[Stored records]
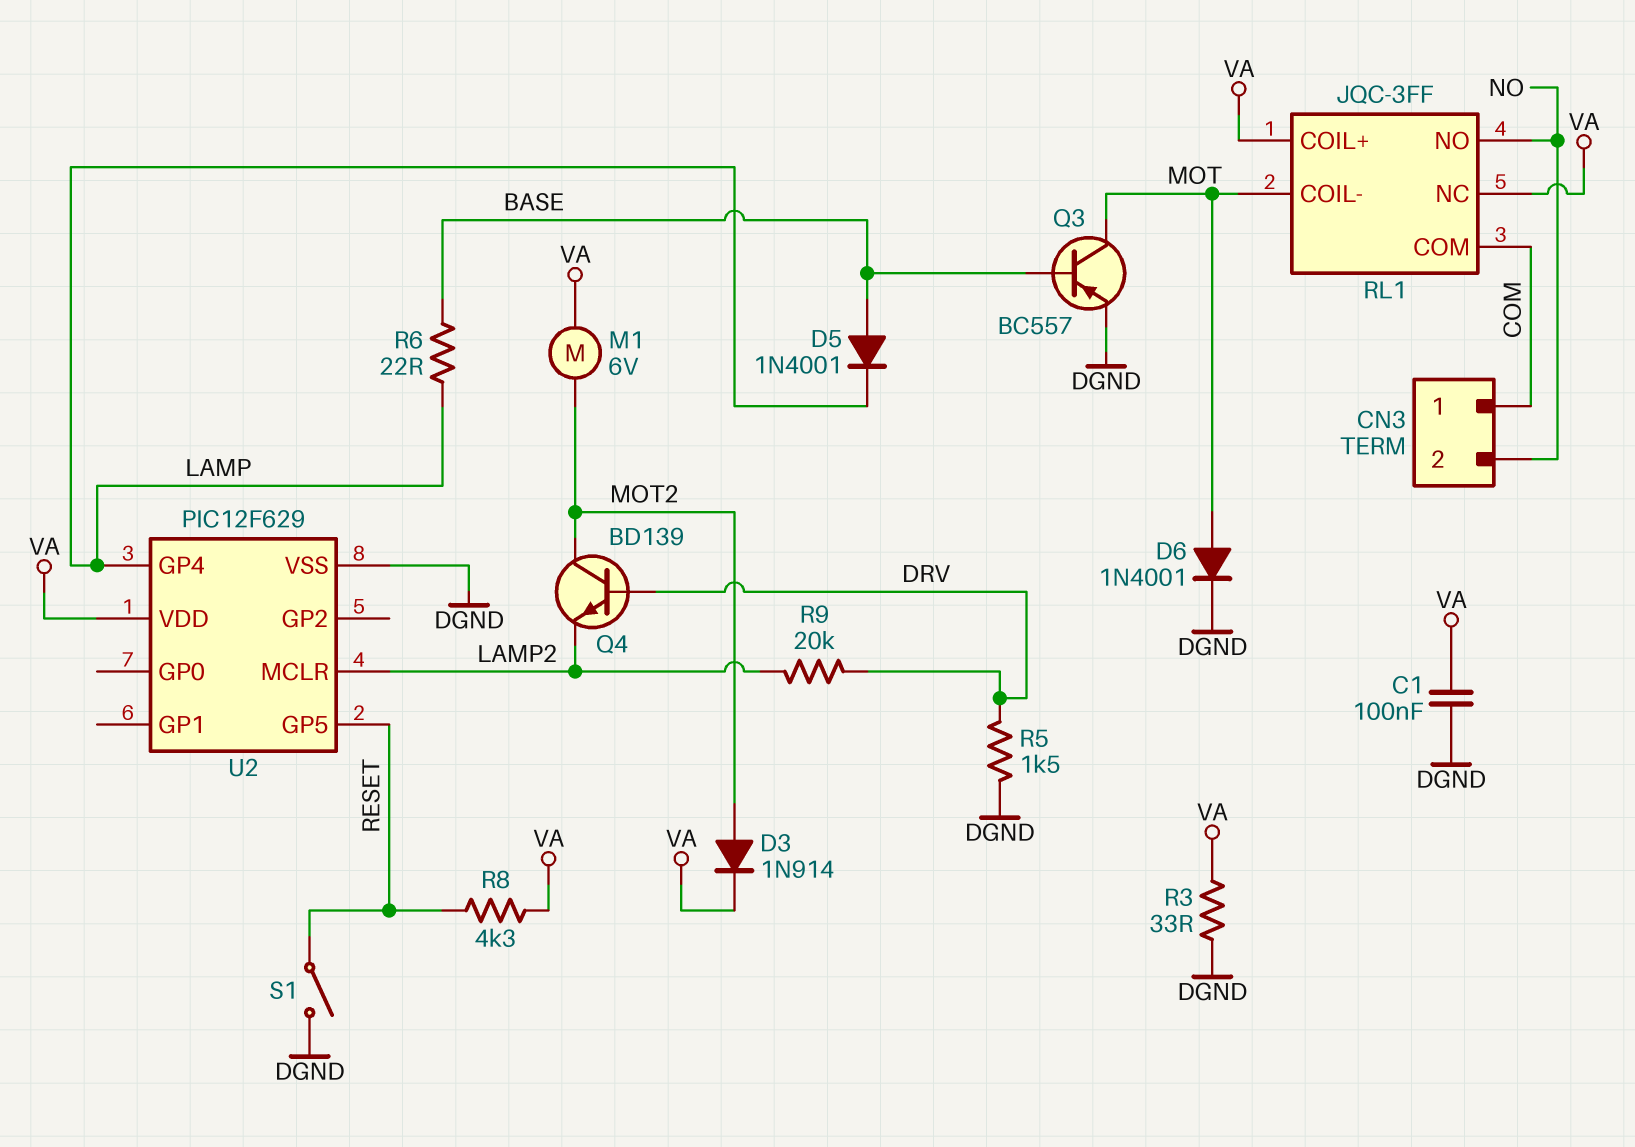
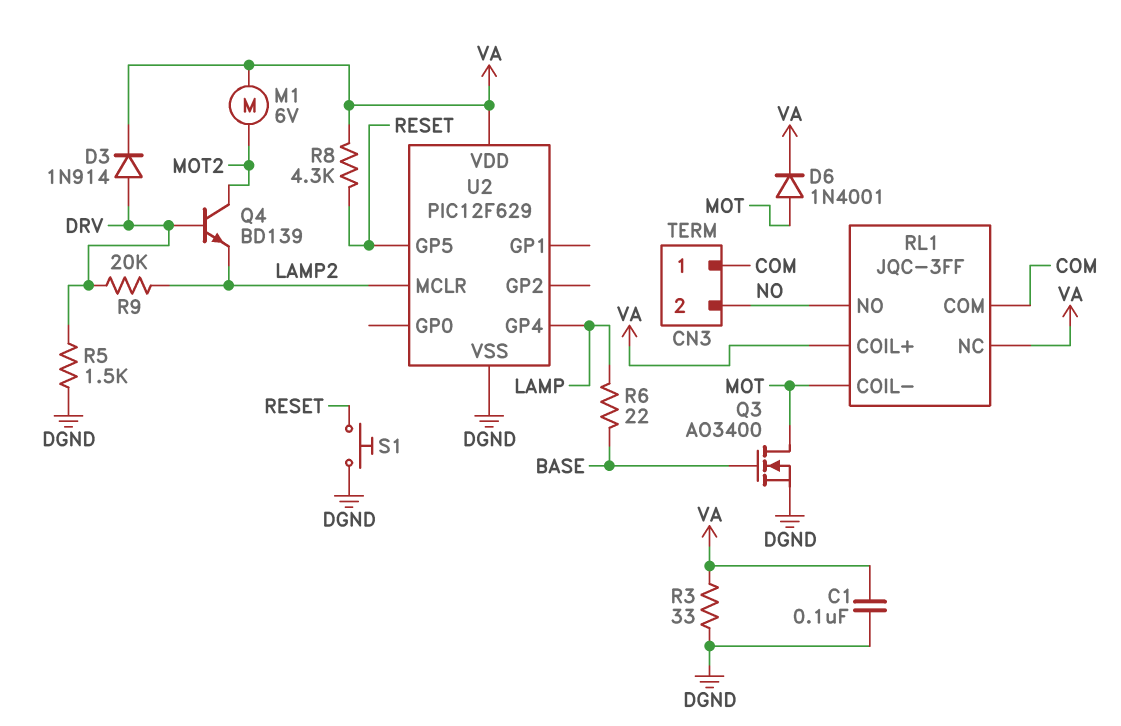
D3: diode 1N914 (A MOT2, K VA) -> diode 1N914 (A DRV, K VA)
D5: diode 1N4001 (A BASE, K LAMP) -> none
D6: diode 1N4001 (A MOT, K DGND) -> diode 1N4001 (A MOT, K VA)
Q3: PNP BC557 (B BASE, C MOT, E DGND) -> NMOS AO3400 (G BASE, D MOT, S DGND)
S1: switch (DGND, RESET) -> button (DGND, RESET)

## [Work task]
Show the lines of the entries that include the string "diode", copying each in full.

## [Exercise answer]
D3: diode 1N914 (A MOT2, K VA) -> diode 1N914 (A DRV, K VA)
D5: diode 1N4001 (A BASE, K LAMP) -> none
D6: diode 1N4001 (A MOT, K DGND) -> diode 1N4001 (A MOT, K VA)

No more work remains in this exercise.